Data for processing:
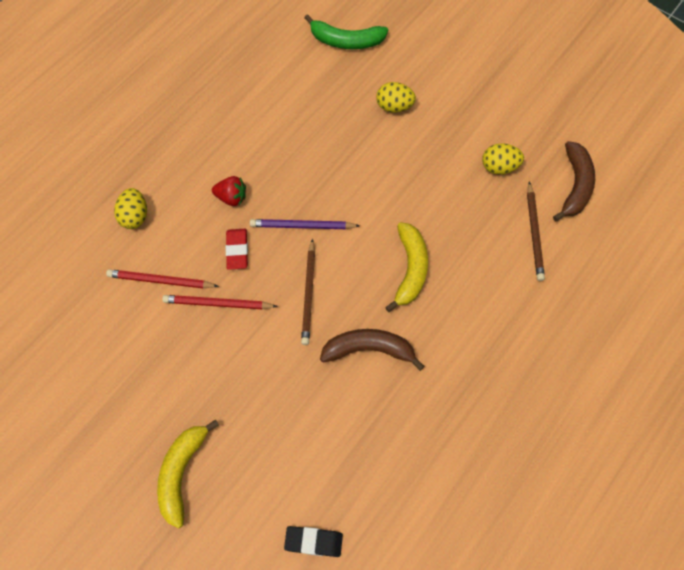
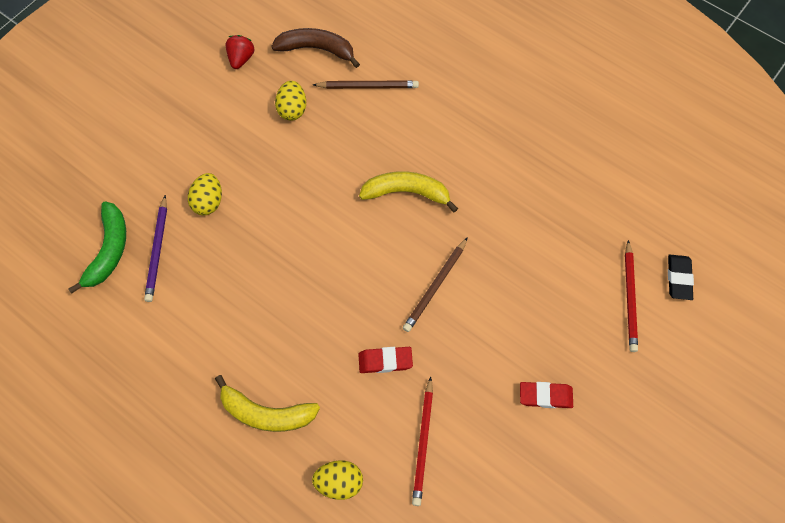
camera: 90 degrees left, 0 degrees up
(181, 473) = (632, 402): yellow banana -> yellow banana (266, 413)
(194, 389) = (545, 396): none -> red eraser
(218, 304) = (449, 378): red pencil -> red pencil (630, 298)
(231, 197) = (318, 371): red strawberry -> red strawberry (241, 59)
(302, 226) = (356, 294): purple pencil -> purple pencil (158, 250)
(309, 294) = (435, 286): brown pencil -> brown pencil turned 120 degrees clockwise
(369, 350) = (493, 231): brown banana -> none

Exercise requirements: Out of the entries above, write out only the lines between the line holding "(181, 473) = (632, 402): yellow" and the line holding "(302, 226) = (356, 294): purple", inclusive, each exactly as given.

Problem solution:
(181, 473) = (632, 402): yellow banana -> yellow banana (266, 413)
(194, 389) = (545, 396): none -> red eraser
(218, 304) = (449, 378): red pencil -> red pencil (630, 298)
(231, 197) = (318, 371): red strawberry -> red strawberry (241, 59)
(302, 226) = (356, 294): purple pencil -> purple pencil (158, 250)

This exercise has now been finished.